**WRITTEN INSTRUCTION:** Convert the records below into a JSON list of strings, with one string for each line and no blank lines. Leave the pictures out of the answer.

(Element and text position data)
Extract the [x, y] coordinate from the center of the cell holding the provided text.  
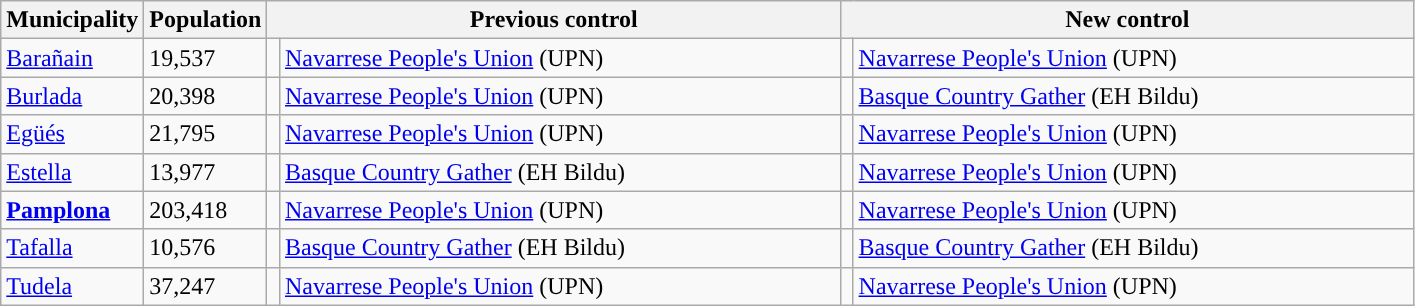
Estella [72, 172]
Population [206, 20]
37,247 [206, 286]
Tafalla [72, 248]
Burlada [72, 96]
21,795 [206, 134]
Pamplona [72, 210]
203,418 [206, 210]
10,576 [206, 248]
13,977 [206, 172]
Municipality [72, 20]
Barañain [72, 58]
Previous control [554, 20]
19,537 [206, 58]
Tudela [72, 286]
Egüés [72, 134]
New control [1127, 20]
20,398 [206, 96]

**SOLUTION:**
[
  "Extract the [x, y] coordinate from the center of the cell holding the provided text.  ",
  "Estella [72, 172]",
  "Population [206, 20]",
  "37,247 [206, 286]",
  "Tafalla [72, 248]",
  "Burlada [72, 96]",
  "21,795 [206, 134]",
  "Pamplona [72, 210]",
  "203,418 [206, 210]",
  "10,576 [206, 248]",
  "13,977 [206, 172]",
  "Municipality [72, 20]",
  "Barañain [72, 58]",
  "Previous control [554, 20]",
  "19,537 [206, 58]",
  "Tudela [72, 286]",
  "Egüés [72, 134]",
  "New control [1127, 20]",
  "20,398 [206, 96]"
]